━━ RECORDS FOR PROCESSING

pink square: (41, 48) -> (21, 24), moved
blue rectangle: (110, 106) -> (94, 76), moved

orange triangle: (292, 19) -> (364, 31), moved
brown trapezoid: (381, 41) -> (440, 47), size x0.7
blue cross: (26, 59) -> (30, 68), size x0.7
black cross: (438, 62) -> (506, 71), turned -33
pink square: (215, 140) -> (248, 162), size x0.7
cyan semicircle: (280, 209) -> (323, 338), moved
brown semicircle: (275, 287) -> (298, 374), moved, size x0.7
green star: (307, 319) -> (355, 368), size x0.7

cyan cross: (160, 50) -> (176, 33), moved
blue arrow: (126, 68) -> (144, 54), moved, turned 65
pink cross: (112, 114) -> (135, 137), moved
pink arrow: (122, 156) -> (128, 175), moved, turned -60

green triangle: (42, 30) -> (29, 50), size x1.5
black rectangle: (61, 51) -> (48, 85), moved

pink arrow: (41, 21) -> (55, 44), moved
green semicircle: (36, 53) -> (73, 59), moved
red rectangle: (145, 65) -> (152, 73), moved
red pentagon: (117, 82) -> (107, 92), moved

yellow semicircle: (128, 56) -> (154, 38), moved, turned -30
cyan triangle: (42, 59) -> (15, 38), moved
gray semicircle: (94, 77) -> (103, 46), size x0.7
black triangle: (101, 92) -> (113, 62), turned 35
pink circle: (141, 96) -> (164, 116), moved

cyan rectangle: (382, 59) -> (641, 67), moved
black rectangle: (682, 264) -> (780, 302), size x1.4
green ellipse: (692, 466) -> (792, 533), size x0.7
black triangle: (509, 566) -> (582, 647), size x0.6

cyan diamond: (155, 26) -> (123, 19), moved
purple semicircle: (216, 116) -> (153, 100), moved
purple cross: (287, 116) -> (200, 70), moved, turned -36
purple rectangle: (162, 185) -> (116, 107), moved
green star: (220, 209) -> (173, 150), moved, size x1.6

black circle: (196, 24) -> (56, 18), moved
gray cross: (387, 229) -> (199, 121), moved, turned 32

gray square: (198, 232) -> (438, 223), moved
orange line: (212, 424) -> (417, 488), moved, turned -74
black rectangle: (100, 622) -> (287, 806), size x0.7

━━━━

> **WHAT THE TASK REQUIRES**: Starting with the first line of the listing above, copy each line exactly until you have copied the line containing "black cross: (438, 62)". Stop there.

> **EXERCISE RESPONSE**:
pink square: (41, 48) -> (21, 24), moved
blue rectangle: (110, 106) -> (94, 76), moved

orange triangle: (292, 19) -> (364, 31), moved
brown trapezoid: (381, 41) -> (440, 47), size x0.7
blue cross: (26, 59) -> (30, 68), size x0.7
black cross: (438, 62) -> (506, 71), turned -33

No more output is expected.